Please recast the listing below as a numbered list of its lines, omitting blank lines and leaving out the pictures.

>>>>>

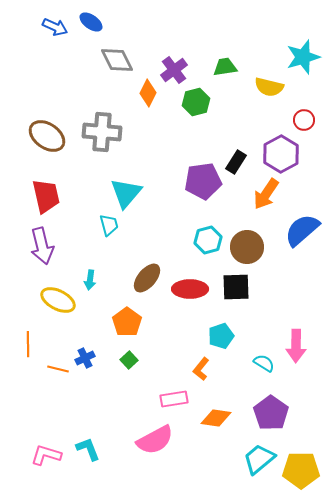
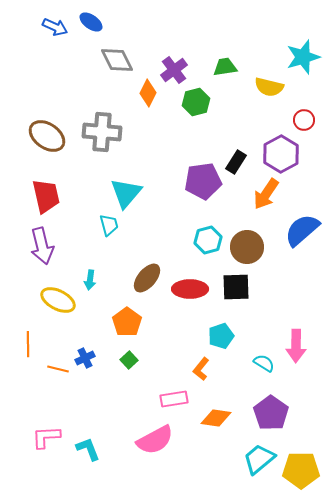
pink L-shape at (46, 455): moved 18 px up; rotated 20 degrees counterclockwise
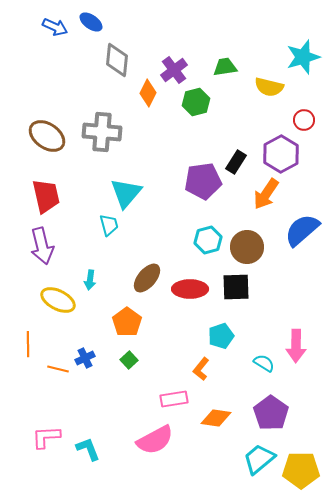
gray diamond at (117, 60): rotated 32 degrees clockwise
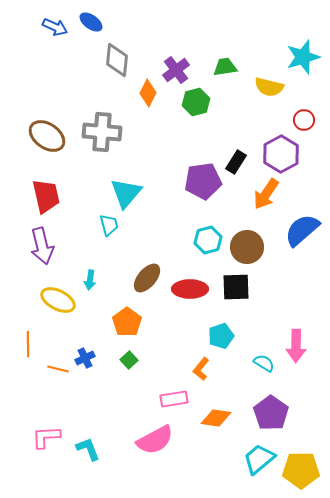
purple cross at (174, 70): moved 2 px right
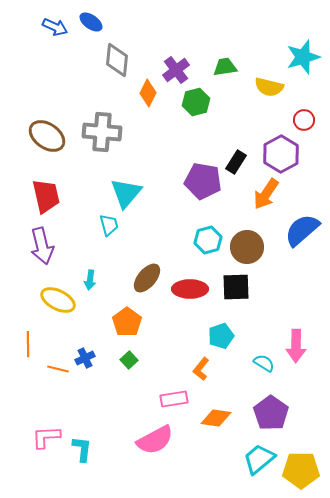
purple pentagon at (203, 181): rotated 18 degrees clockwise
cyan L-shape at (88, 449): moved 6 px left; rotated 28 degrees clockwise
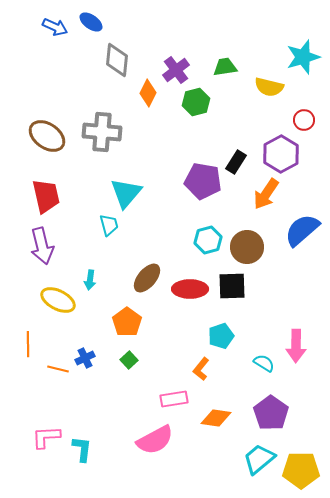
black square at (236, 287): moved 4 px left, 1 px up
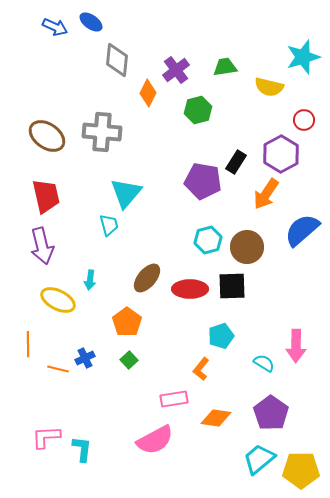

<<<<<

Answer to this task |
1. pink L-shape at (46, 455): moved 18 px up; rotated 20 degrees counterclockwise
2. gray diamond at (117, 60): rotated 32 degrees clockwise
3. purple cross at (174, 70): moved 2 px right
4. purple pentagon at (203, 181): rotated 18 degrees clockwise
5. cyan L-shape at (88, 449): moved 6 px left; rotated 28 degrees clockwise
6. black square at (236, 287): moved 4 px left, 1 px up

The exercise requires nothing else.